+++ Source records

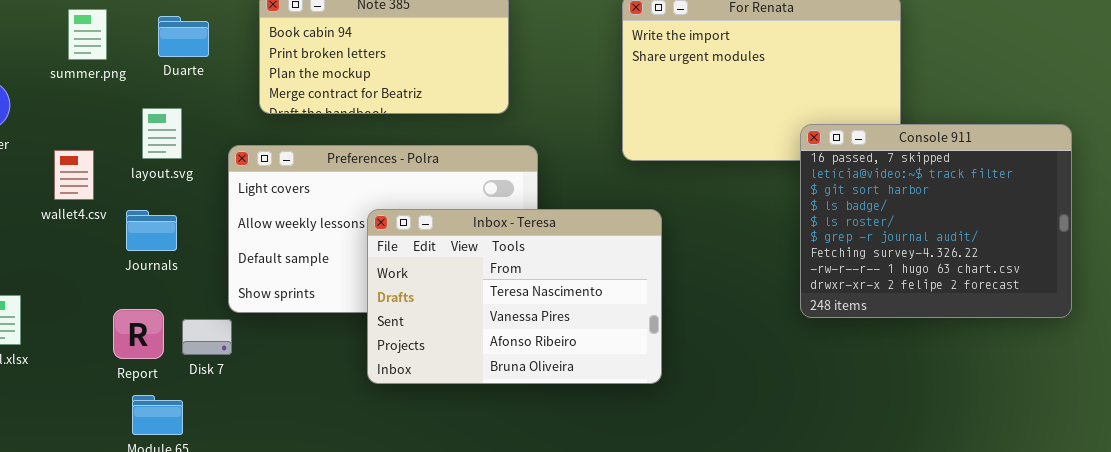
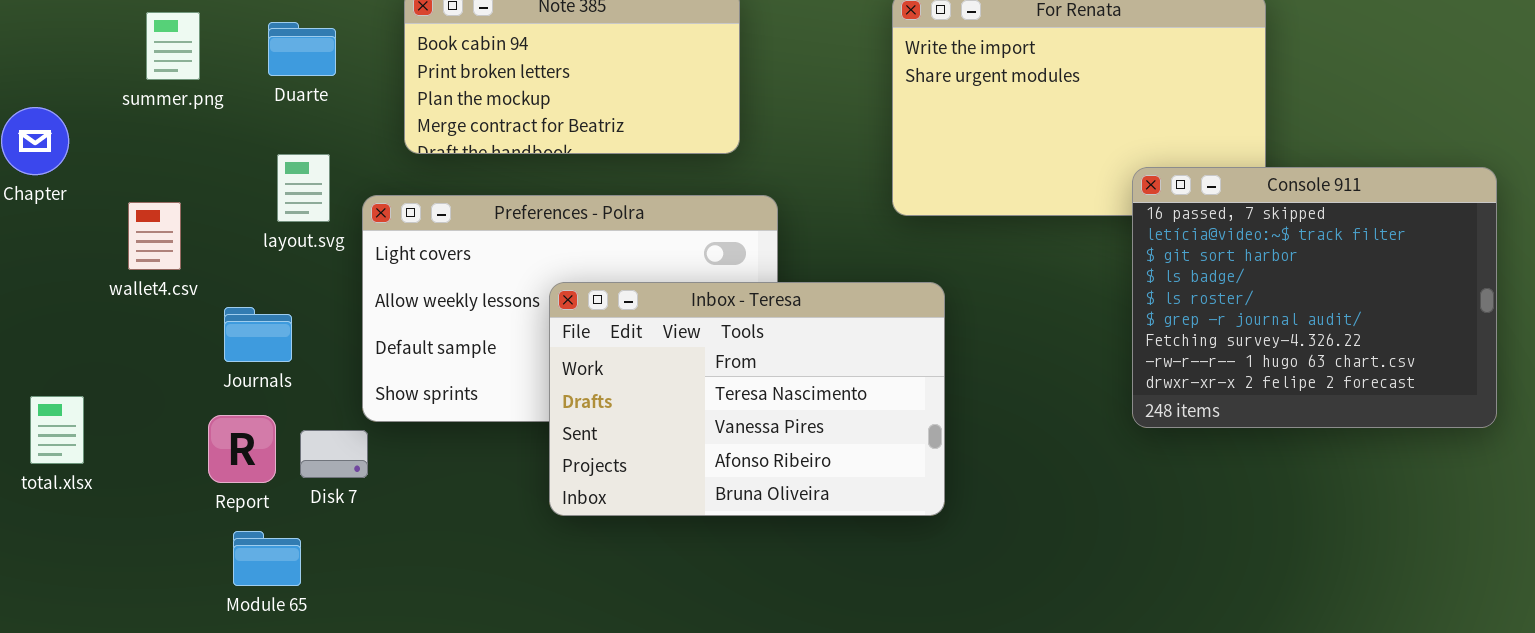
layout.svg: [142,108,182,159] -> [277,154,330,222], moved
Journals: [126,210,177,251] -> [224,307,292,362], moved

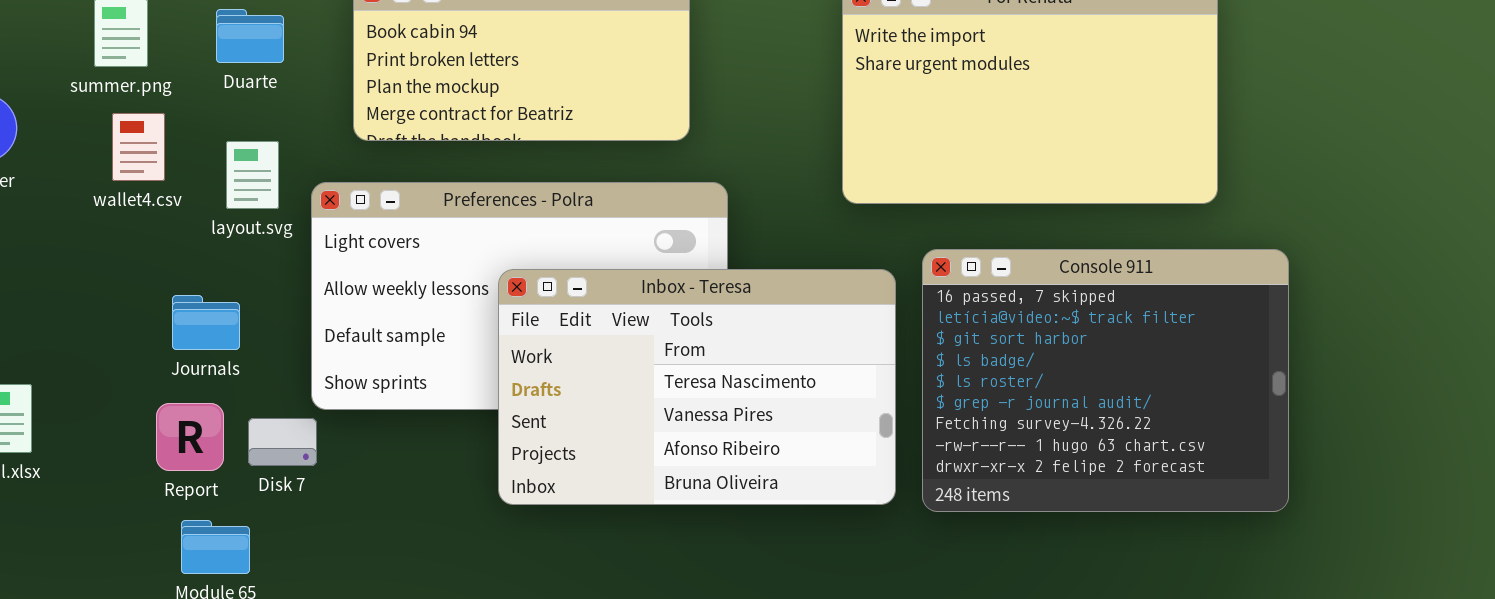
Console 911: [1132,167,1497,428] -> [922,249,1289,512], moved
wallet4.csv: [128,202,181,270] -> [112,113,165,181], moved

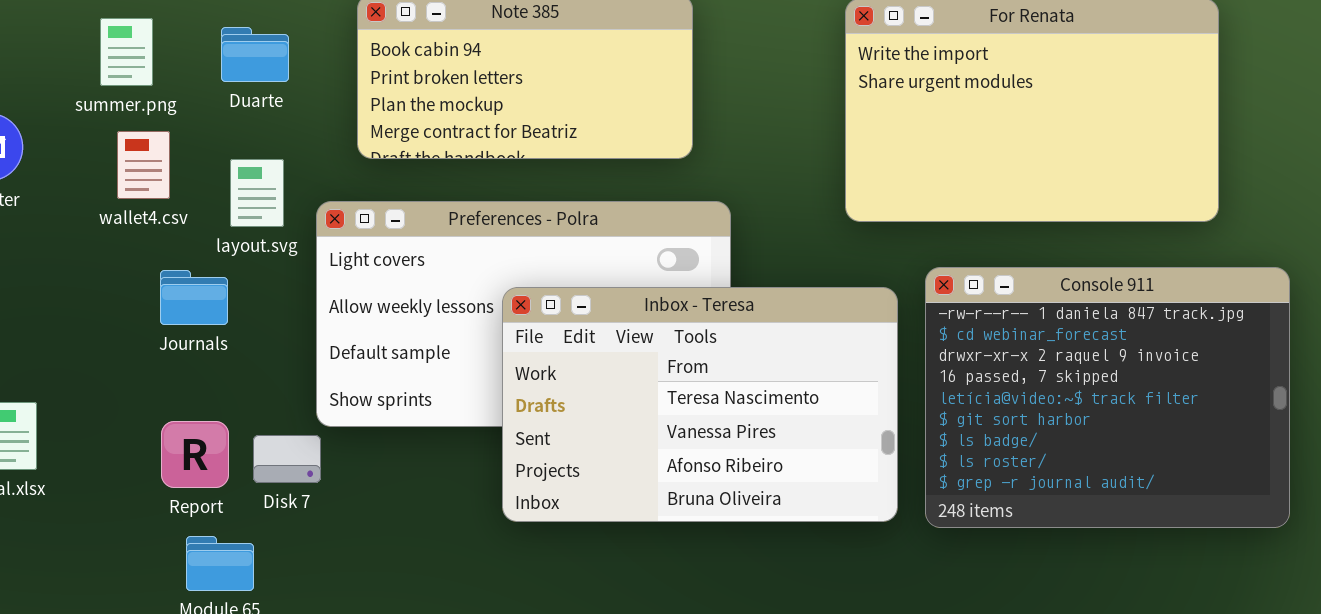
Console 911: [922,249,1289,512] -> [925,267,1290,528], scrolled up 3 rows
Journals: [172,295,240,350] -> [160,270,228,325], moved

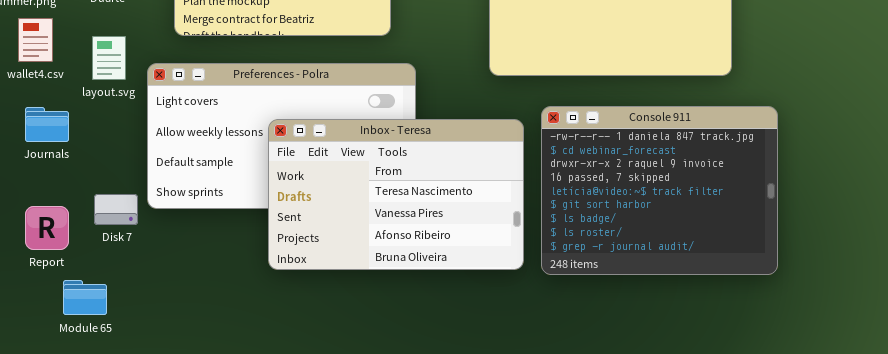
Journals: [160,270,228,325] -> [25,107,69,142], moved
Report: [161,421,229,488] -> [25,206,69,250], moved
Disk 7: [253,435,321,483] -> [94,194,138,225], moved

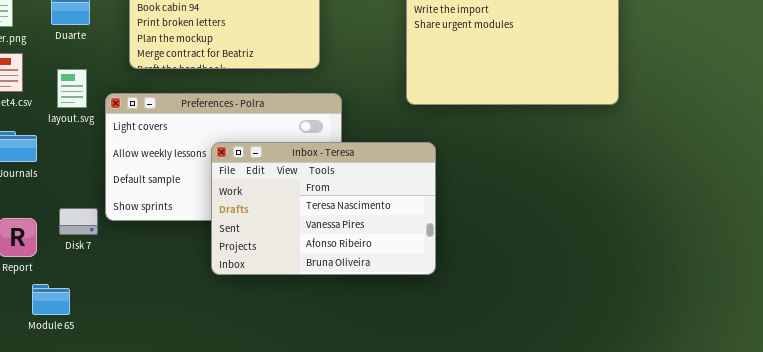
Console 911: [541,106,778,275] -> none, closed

++++++

_What the exercise asks_
Beginning at the line above that contains "Journals: [126,210,177,251] ->", repeat each line exactly through the one that contains "Journals: [172,295,240,350] ->", and leave out the pictures.

_Answer to this task_
Journals: [126,210,177,251] -> [224,307,292,362], moved

Console 911: [1132,167,1497,428] -> [922,249,1289,512], moved
wallet4.csv: [128,202,181,270] -> [112,113,165,181], moved

Console 911: [922,249,1289,512] -> [925,267,1290,528], scrolled up 3 rows
Journals: [172,295,240,350] -> [160,270,228,325], moved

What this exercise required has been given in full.